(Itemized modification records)
---------------

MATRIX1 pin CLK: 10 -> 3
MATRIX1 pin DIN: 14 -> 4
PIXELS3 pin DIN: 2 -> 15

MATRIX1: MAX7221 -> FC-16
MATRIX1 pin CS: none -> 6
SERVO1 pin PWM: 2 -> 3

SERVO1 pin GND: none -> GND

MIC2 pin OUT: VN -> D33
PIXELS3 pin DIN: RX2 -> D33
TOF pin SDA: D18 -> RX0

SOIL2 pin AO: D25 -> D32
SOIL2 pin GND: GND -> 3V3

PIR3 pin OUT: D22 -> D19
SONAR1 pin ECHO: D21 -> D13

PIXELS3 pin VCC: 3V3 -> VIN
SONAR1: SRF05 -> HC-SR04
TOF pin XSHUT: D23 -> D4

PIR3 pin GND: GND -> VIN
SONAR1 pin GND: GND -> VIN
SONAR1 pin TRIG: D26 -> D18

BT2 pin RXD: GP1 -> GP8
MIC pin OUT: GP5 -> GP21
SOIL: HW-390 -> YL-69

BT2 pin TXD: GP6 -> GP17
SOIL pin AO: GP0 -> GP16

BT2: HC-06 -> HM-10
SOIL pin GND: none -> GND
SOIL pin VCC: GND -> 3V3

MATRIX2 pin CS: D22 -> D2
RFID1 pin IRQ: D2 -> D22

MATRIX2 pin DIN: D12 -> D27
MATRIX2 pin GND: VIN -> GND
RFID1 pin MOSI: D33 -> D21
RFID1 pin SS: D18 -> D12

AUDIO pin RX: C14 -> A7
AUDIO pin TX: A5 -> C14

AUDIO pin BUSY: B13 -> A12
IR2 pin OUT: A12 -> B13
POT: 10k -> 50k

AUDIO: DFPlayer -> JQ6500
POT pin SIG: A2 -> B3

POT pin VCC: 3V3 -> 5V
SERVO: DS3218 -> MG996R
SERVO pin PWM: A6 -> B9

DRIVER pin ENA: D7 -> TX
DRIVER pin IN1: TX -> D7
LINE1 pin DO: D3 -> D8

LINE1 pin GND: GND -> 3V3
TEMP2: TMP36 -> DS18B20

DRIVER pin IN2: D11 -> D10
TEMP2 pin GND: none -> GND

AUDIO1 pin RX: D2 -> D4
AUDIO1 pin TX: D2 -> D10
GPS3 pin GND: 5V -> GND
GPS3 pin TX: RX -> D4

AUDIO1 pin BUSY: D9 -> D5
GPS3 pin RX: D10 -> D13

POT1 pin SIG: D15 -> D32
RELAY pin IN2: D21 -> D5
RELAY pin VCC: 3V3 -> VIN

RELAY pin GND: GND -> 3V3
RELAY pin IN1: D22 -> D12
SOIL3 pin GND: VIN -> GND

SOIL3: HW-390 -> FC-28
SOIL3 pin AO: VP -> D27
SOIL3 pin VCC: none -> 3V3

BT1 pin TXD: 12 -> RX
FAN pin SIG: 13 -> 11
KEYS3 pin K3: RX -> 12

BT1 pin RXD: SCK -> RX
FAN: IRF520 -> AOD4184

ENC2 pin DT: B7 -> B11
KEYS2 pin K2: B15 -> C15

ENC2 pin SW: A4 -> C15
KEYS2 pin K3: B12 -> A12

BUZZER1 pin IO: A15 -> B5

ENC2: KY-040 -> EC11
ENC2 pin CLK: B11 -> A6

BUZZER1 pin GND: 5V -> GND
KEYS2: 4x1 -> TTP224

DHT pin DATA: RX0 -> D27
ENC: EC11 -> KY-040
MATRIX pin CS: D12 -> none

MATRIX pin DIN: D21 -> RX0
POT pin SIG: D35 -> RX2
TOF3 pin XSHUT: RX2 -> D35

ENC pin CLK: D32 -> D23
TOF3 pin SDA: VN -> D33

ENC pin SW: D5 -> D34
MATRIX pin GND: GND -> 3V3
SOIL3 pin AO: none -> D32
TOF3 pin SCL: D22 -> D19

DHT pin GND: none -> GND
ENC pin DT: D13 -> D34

---------------

ABOUT THIS EXERCISE:
Reproduce exactly the lines that run from the start of the records to the line with "RELAY pin GND: GND -> 3V3", both included.

WRITTEN ANSWER:
MATRIX1 pin CLK: 10 -> 3
MATRIX1 pin DIN: 14 -> 4
PIXELS3 pin DIN: 2 -> 15

MATRIX1: MAX7221 -> FC-16
MATRIX1 pin CS: none -> 6
SERVO1 pin PWM: 2 -> 3

SERVO1 pin GND: none -> GND

MIC2 pin OUT: VN -> D33
PIXELS3 pin DIN: RX2 -> D33
TOF pin SDA: D18 -> RX0

SOIL2 pin AO: D25 -> D32
SOIL2 pin GND: GND -> 3V3

PIR3 pin OUT: D22 -> D19
SONAR1 pin ECHO: D21 -> D13

PIXELS3 pin VCC: 3V3 -> VIN
SONAR1: SRF05 -> HC-SR04
TOF pin XSHUT: D23 -> D4

PIR3 pin GND: GND -> VIN
SONAR1 pin GND: GND -> VIN
SONAR1 pin TRIG: D26 -> D18

BT2 pin RXD: GP1 -> GP8
MIC pin OUT: GP5 -> GP21
SOIL: HW-390 -> YL-69

BT2 pin TXD: GP6 -> GP17
SOIL pin AO: GP0 -> GP16

BT2: HC-06 -> HM-10
SOIL pin GND: none -> GND
SOIL pin VCC: GND -> 3V3

MATRIX2 pin CS: D22 -> D2
RFID1 pin IRQ: D2 -> D22

MATRIX2 pin DIN: D12 -> D27
MATRIX2 pin GND: VIN -> GND
RFID1 pin MOSI: D33 -> D21
RFID1 pin SS: D18 -> D12

AUDIO pin RX: C14 -> A7
AUDIO pin TX: A5 -> C14

AUDIO pin BUSY: B13 -> A12
IR2 pin OUT: A12 -> B13
POT: 10k -> 50k

AUDIO: DFPlayer -> JQ6500
POT pin SIG: A2 -> B3

POT pin VCC: 3V3 -> 5V
SERVO: DS3218 -> MG996R
SERVO pin PWM: A6 -> B9

DRIVER pin ENA: D7 -> TX
DRIVER pin IN1: TX -> D7
LINE1 pin DO: D3 -> D8

LINE1 pin GND: GND -> 3V3
TEMP2: TMP36 -> DS18B20

DRIVER pin IN2: D11 -> D10
TEMP2 pin GND: none -> GND

AUDIO1 pin RX: D2 -> D4
AUDIO1 pin TX: D2 -> D10
GPS3 pin GND: 5V -> GND
GPS3 pin TX: RX -> D4

AUDIO1 pin BUSY: D9 -> D5
GPS3 pin RX: D10 -> D13

POT1 pin SIG: D15 -> D32
RELAY pin IN2: D21 -> D5
RELAY pin VCC: 3V3 -> VIN

RELAY pin GND: GND -> 3V3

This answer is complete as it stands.